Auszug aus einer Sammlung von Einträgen

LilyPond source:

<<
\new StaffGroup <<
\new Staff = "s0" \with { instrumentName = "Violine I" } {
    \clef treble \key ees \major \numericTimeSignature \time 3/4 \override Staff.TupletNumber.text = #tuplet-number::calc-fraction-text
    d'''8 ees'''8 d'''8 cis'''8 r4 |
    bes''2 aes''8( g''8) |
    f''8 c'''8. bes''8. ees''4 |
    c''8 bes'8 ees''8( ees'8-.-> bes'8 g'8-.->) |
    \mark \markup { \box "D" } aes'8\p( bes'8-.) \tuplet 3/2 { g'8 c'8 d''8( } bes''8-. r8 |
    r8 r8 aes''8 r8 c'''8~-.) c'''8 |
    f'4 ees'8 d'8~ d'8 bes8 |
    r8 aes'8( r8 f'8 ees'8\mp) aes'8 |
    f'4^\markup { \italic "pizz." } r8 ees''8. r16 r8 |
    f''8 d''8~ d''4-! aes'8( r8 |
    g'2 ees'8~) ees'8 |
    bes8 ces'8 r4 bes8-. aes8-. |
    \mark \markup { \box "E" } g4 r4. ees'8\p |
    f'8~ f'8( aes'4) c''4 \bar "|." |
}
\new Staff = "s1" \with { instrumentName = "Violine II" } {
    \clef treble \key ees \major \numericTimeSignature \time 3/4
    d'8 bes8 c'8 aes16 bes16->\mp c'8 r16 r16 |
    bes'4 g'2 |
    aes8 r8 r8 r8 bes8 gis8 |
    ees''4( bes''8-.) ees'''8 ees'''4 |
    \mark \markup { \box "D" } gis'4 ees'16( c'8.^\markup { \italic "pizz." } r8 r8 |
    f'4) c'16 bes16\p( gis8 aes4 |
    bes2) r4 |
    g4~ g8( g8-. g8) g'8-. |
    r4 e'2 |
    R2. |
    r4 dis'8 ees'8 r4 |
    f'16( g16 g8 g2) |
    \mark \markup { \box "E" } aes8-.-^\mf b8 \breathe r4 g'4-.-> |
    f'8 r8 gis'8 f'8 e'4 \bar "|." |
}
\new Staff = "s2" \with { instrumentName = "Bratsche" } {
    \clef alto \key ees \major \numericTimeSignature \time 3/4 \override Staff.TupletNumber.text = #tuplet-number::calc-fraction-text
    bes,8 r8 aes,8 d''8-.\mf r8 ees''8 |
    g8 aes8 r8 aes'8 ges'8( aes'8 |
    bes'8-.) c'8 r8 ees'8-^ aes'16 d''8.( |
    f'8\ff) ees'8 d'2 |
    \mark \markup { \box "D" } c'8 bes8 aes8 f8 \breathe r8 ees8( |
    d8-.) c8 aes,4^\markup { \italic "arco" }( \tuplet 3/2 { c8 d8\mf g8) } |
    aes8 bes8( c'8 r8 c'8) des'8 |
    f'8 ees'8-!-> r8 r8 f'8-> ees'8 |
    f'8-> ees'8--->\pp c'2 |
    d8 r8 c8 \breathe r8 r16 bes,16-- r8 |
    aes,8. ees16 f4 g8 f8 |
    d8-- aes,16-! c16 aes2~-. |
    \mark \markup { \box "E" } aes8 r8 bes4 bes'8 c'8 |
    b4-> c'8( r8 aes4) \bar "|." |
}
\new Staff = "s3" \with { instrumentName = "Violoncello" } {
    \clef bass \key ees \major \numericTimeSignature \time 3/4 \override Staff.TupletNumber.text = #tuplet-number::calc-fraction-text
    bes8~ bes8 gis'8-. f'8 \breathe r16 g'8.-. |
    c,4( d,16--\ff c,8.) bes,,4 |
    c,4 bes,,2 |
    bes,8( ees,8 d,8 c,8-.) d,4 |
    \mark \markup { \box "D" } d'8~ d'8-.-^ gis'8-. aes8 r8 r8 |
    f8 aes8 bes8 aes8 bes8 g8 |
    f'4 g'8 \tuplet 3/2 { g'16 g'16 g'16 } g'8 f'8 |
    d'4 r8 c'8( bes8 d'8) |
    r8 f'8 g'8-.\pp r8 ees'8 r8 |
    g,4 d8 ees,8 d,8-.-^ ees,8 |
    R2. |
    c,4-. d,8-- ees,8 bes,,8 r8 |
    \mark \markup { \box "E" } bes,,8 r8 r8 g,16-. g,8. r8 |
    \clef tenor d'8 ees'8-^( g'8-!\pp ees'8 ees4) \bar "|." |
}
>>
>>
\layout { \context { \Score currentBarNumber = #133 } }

▶ _Ihre Aufgabe_: Geben Sie jede Zeile der Einträge zurück, in der die Zeichenfolge „breathe“ vorkommt.

▶ _Lösung_:
    \mark \markup { \box "E" } aes8-.-^\mf b8 \breathe r4 g'4-.-> |
    \mark \markup { \box "D" } c'8 bes8 aes8 f8 \breathe r8 ees8( |
    d8 r8 c8 \breathe r8 r16 bes,16-- r8 |
    bes8~ bes8 gis'8-. f'8 \breathe r16 g'8.-. |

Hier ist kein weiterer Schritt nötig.